* **Exercise description**
Please reproduce the line containing "The black gudorerin" and every line after it in the records below, exactly and with nothing else.

* **Given data**
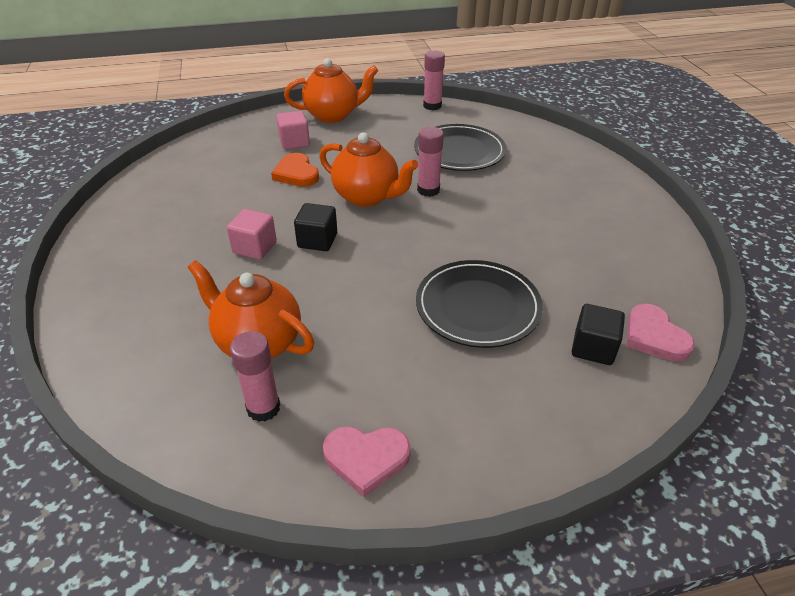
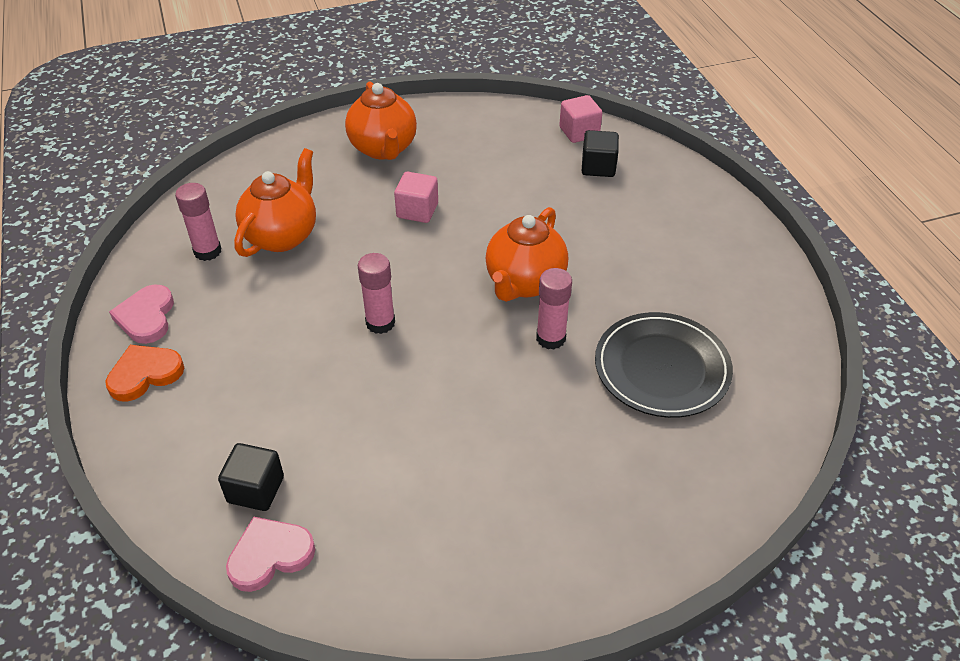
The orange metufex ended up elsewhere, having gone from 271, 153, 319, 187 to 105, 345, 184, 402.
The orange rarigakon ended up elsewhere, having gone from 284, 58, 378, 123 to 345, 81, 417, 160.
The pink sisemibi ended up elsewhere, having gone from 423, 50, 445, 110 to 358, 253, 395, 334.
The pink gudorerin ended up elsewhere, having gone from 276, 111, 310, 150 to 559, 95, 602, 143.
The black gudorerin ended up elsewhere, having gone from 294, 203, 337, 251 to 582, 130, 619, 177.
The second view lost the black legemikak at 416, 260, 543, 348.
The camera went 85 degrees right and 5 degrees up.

* **Reply to the exercise**
The black gudorerin ended up elsewhere, having gone from 294, 203, 337, 251 to 582, 130, 619, 177.
The second view lost the black legemikak at 416, 260, 543, 348.
The camera went 85 degrees right and 5 degrees up.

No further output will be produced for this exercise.